### Task objective
Although the records include pictures, print only the rest, exactly as written.

### Provided entries
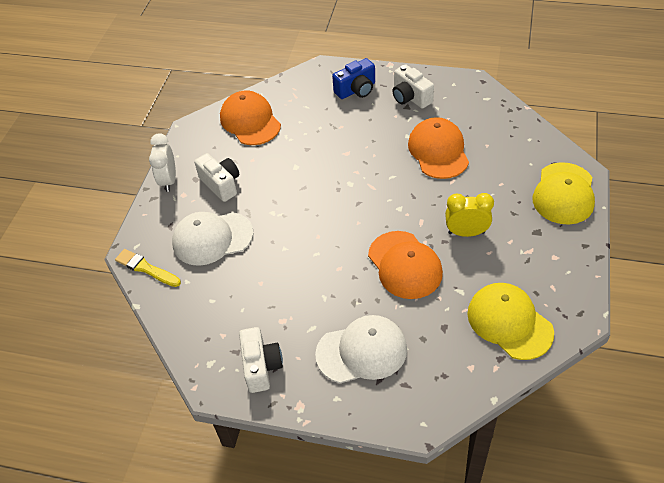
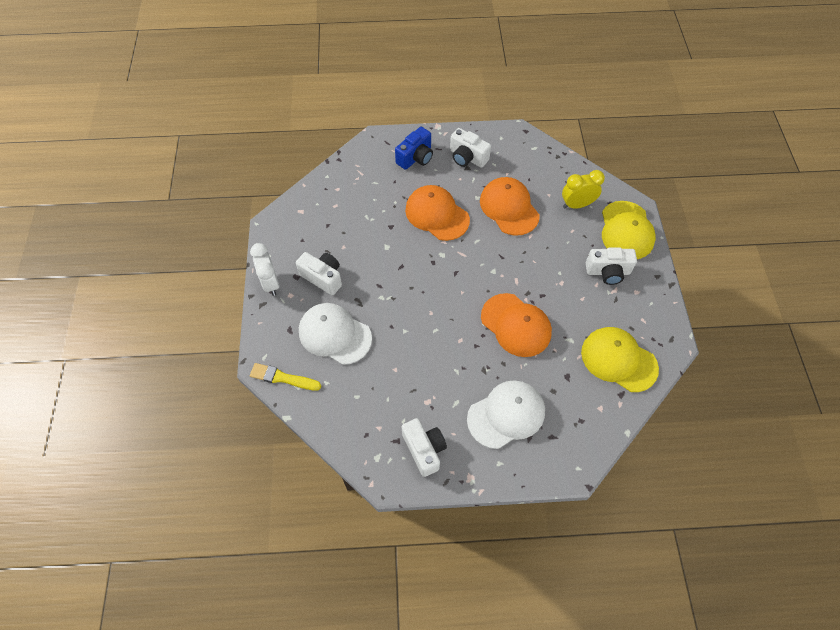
camera: 20 degrees left, 10 degrees up
white cap [172,212,253,266] -> white cap turned 60 degrees clockwise [299,303,372,365]
orange cap [220,90,281,145] -> orange cap moved to [405,185,470,241]
yellow clock [445,193,494,237] -> yellow clock moved to [562,170,605,209]
none -> white camera [586,247,637,285]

### Response to the task
camera: 20 degrees left, 10 degrees up
white cap [172,212,253,266] -> white cap turned 60 degrees clockwise [299,303,372,365]
orange cap [220,90,281,145] -> orange cap moved to [405,185,470,241]
yellow clock [445,193,494,237] -> yellow clock moved to [562,170,605,209]
none -> white camera [586,247,637,285]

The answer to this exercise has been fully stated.